● Your goal
Gather from the material every line that contains the string "none".

Collected data below:

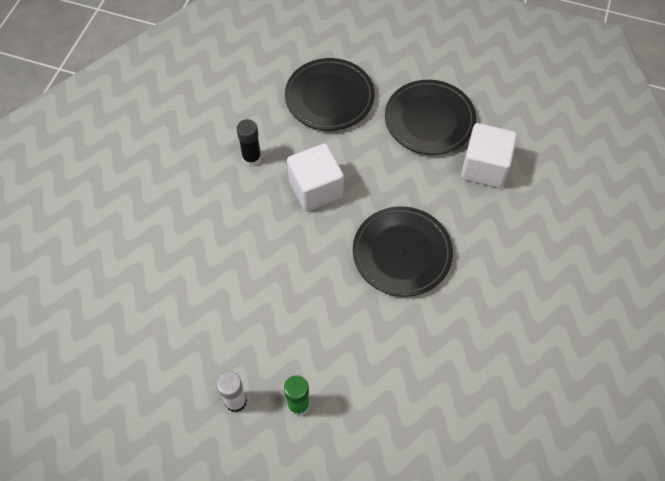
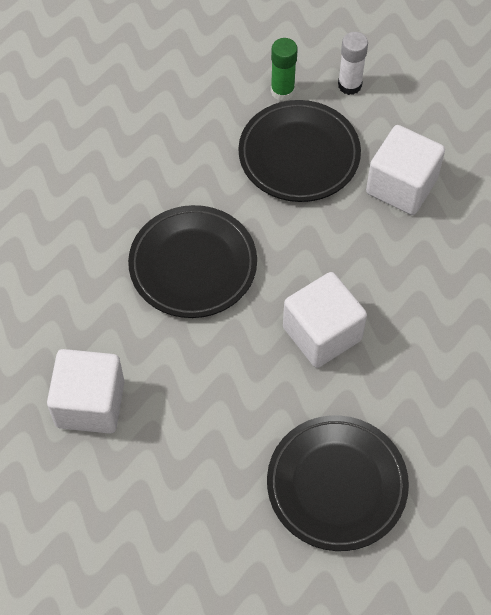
camera: 170 degrees right, 0 degrees up
(222, 294) = (401, 186): none -> white cube
(252, 158) = (423, 364): black glue stick -> none
(429, 120) = (177, 470): black plate -> black plate (299, 155)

End of Collected data.

● Problem solution
(222, 294) = (401, 186): none -> white cube
(252, 158) = (423, 364): black glue stick -> none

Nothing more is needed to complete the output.